Data section |
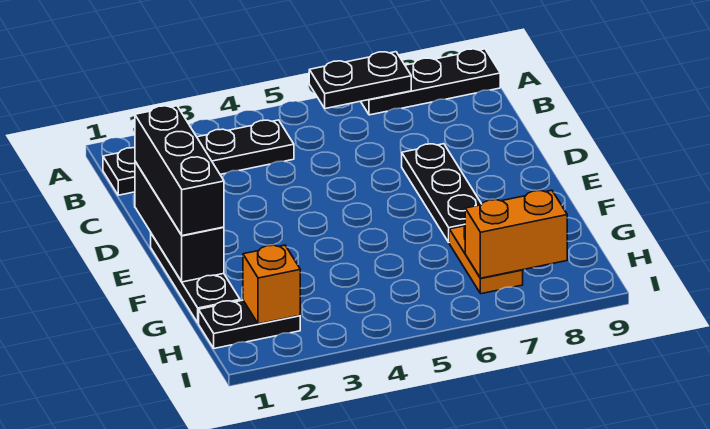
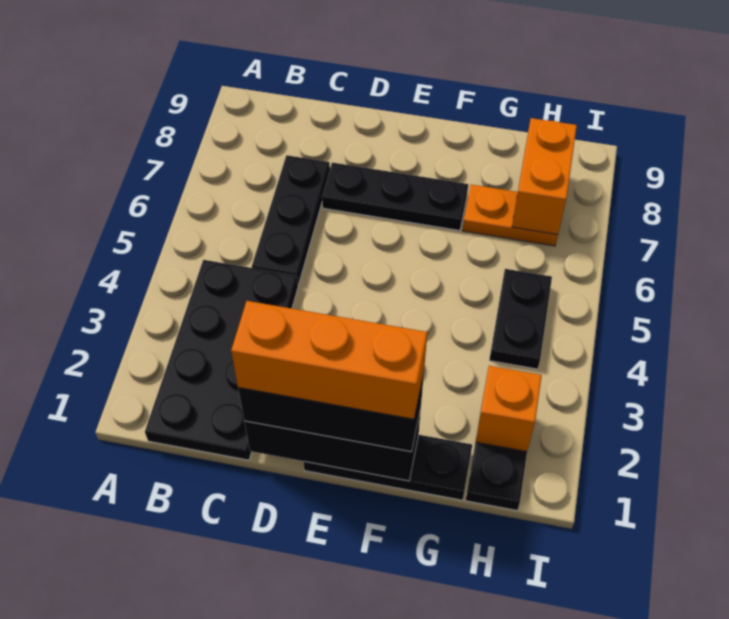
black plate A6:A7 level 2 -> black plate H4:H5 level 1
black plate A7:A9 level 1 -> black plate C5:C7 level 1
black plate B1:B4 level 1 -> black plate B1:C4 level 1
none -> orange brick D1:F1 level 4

What to work on |
Nothing but the exact lines of the data above, from the line containing "black plate B1:B4" through the last, should appear in the answer.

Solution for this problem |
black plate B1:B4 level 1 -> black plate B1:C4 level 1
none -> orange brick D1:F1 level 4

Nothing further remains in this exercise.